> [Work to do]
Locate the word "carcinoma" in the data below, then copy every line that holds it.

— begin Information given —

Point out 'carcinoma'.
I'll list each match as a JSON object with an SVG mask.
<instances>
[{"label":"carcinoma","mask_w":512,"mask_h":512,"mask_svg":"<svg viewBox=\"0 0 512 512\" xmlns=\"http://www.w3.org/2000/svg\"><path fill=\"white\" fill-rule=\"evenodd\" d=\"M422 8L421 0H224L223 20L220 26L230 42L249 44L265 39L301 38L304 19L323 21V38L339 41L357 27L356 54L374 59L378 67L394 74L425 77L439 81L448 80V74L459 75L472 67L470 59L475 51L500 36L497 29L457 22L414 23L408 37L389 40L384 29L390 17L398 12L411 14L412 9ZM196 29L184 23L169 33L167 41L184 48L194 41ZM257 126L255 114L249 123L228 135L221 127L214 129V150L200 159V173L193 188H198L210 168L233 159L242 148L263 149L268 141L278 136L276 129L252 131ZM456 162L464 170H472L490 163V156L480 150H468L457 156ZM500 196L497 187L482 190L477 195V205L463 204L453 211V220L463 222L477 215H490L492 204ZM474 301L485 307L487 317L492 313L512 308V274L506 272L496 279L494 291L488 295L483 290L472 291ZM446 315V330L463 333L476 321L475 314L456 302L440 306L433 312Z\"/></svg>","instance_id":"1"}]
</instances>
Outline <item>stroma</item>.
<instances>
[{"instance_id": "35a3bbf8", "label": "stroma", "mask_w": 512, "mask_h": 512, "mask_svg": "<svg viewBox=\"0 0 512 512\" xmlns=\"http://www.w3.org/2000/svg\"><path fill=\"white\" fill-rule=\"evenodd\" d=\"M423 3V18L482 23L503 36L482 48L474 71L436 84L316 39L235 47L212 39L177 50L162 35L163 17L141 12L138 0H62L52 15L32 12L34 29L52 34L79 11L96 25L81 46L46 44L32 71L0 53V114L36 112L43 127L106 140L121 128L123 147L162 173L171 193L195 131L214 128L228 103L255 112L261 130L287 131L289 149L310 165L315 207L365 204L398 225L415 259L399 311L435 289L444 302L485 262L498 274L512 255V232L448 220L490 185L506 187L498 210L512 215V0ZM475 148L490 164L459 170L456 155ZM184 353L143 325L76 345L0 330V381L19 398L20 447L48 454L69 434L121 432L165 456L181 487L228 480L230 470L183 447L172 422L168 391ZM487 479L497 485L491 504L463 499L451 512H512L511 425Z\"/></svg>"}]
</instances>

— end Information given —

> [Written reply]
Point out 'carcinoma'.
[{"label":"carcinoma","mask_w":512,"mask_h":512,"mask_svg":"<svg viewBox=\"0 0 512 512\" xmlns=\"http://www.w3.org/2000/svg\"><path fill=\"white\" fill-rule=\"evenodd\" d=\"M422 8L421 0H224L223 20L220 26L230 42L249 44L265 39L301 38L304 19L323 21V38L339 41L357 27L356 54L374 59L378 67L394 74L425 77L439 81L448 80V74L459 75L472 67L470 59L475 51L500 36L497 29L457 22L414 23L408 37L389 40L384 29L390 17L398 12L411 14L412 9ZM196 29L184 23L169 33L167 41L184 48L194 41ZM257 126L255 114L249 123L228 135L221 127L214 129V150L200 159V173L193 188H198L210 168L233 159L242 148L263 149L268 141L278 136L276 129L252 131ZM456 162L464 170H472L490 163V156L480 150H468L457 156ZM500 196L497 187L482 190L477 195V205L463 204L453 211V220L463 222L477 215H490L492 204ZM474 301L485 307L487 317L492 313L512 308V274L506 272L496 279L494 291L488 295L483 290L472 291ZM446 315V330L463 333L476 321L475 314L456 302L440 306L433 312Z\"/></svg>","instance_id":"1"}]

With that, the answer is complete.